──────── SUPPLIED INFORMATION ────────
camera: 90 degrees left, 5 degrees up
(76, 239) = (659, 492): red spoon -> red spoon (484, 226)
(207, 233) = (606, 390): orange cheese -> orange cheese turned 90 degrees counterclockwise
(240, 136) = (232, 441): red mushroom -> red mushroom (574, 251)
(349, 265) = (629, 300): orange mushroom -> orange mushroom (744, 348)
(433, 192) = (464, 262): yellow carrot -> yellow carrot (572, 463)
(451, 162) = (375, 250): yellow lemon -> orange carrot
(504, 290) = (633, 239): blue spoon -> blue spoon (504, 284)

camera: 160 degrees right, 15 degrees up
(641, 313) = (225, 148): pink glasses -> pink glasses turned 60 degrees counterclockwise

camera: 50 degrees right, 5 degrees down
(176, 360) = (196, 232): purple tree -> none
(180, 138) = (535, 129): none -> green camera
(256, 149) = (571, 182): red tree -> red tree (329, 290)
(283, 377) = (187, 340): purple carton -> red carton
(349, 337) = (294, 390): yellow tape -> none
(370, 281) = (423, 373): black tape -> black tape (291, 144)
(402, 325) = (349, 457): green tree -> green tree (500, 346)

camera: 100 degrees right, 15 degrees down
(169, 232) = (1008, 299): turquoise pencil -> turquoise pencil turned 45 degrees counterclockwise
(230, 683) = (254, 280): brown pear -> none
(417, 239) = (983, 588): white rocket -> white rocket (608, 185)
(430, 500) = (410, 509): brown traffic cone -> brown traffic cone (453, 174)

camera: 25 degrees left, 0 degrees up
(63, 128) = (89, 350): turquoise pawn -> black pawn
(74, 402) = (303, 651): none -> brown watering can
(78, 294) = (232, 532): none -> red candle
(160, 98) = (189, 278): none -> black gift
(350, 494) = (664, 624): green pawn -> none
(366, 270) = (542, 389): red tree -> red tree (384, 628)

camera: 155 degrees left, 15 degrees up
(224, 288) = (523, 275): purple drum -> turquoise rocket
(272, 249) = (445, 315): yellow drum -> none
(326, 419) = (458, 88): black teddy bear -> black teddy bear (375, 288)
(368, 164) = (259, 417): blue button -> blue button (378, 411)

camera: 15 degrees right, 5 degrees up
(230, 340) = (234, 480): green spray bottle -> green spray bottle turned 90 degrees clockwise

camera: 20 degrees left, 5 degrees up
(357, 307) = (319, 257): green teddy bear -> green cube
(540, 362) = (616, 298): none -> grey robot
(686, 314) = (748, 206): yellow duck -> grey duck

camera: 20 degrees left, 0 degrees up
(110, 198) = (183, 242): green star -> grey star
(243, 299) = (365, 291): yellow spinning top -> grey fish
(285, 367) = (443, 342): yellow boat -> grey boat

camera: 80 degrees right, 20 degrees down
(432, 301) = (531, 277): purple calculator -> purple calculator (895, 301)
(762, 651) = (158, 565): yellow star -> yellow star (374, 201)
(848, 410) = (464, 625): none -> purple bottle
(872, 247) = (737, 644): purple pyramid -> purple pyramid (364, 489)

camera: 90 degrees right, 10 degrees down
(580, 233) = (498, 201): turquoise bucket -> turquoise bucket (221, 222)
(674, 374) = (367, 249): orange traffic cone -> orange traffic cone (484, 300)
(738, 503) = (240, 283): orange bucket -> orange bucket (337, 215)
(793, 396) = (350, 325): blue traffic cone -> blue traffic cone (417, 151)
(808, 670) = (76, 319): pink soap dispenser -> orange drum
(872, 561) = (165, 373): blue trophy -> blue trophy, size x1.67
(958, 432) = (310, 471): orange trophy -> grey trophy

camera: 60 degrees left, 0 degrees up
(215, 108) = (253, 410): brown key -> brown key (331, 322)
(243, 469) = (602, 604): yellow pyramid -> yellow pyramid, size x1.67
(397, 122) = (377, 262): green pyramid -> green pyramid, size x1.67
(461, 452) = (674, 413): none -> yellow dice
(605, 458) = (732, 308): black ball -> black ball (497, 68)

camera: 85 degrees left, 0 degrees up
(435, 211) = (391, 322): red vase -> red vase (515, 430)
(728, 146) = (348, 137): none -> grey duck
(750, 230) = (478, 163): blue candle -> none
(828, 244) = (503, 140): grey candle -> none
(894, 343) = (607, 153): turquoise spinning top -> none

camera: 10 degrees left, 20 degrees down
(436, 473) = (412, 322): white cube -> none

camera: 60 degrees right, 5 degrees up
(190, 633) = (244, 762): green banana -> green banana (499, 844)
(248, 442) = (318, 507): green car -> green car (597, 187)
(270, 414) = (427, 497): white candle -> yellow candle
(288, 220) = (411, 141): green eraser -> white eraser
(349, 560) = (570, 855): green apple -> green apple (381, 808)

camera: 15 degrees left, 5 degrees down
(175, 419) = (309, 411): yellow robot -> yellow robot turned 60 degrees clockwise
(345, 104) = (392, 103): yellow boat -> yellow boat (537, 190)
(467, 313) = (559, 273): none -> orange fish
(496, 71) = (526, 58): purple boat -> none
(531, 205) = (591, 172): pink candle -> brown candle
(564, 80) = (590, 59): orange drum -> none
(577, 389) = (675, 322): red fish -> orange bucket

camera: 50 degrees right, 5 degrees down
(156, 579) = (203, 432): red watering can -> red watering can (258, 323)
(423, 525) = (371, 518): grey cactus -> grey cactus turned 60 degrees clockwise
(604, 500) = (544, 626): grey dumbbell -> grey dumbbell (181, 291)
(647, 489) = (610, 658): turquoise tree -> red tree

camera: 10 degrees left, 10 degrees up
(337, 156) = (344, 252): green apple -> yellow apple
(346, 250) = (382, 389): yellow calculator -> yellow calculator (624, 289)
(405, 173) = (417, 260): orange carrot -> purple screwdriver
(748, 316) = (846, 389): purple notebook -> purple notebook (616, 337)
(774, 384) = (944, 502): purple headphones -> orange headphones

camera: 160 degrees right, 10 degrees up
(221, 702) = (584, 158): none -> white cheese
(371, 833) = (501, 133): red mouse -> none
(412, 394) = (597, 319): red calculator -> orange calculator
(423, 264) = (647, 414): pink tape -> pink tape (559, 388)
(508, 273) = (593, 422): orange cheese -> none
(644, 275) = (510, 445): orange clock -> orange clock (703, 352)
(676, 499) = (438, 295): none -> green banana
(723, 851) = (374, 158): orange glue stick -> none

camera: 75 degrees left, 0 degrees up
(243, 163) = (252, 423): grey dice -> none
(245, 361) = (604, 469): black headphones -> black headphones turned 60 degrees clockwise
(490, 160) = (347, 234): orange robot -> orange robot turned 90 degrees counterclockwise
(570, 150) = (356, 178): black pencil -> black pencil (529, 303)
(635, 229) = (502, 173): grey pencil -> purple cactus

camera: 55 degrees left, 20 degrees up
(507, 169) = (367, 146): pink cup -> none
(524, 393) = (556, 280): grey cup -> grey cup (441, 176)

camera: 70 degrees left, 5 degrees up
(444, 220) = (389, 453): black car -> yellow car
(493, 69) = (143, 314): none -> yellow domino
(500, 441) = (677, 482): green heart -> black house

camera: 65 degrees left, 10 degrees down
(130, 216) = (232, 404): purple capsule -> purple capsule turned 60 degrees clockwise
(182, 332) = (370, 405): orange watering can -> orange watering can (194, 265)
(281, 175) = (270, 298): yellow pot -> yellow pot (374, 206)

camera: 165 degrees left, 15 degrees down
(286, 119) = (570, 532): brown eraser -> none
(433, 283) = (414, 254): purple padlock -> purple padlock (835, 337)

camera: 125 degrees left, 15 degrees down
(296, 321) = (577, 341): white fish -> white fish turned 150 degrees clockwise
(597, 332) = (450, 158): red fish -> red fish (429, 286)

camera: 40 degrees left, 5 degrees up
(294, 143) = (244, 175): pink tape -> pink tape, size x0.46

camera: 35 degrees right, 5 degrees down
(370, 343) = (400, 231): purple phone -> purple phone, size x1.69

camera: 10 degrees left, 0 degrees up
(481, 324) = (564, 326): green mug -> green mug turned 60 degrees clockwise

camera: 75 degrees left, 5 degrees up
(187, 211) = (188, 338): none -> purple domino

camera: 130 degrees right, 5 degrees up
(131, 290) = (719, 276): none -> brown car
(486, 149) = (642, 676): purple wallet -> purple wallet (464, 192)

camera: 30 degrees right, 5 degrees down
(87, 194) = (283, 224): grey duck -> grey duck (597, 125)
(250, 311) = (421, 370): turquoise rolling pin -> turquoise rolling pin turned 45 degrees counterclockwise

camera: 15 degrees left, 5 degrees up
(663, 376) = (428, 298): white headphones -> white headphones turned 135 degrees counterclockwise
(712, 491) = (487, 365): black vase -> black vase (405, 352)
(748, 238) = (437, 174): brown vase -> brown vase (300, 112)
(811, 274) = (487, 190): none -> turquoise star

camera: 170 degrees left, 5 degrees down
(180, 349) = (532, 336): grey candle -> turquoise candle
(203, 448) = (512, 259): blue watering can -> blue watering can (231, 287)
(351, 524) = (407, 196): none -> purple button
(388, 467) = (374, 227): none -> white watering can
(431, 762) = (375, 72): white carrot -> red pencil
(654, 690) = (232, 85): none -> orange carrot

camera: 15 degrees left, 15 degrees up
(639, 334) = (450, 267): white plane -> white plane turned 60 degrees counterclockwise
────────
# [EXERCISE DIRECTIONS]
Copy the stretch of the records above that runs from the line with "(435, 211) = (391, 322): red" through the line with "camera: 10 degrees left, 20 degrees down". Both end lines belong in the copy, and nothing else does.

# [THE COMPLETED TASK]
(435, 211) = (391, 322): red vase -> red vase (515, 430)
(728, 146) = (348, 137): none -> grey duck
(750, 230) = (478, 163): blue candle -> none
(828, 244) = (503, 140): grey candle -> none
(894, 343) = (607, 153): turquoise spinning top -> none

camera: 10 degrees left, 20 degrees down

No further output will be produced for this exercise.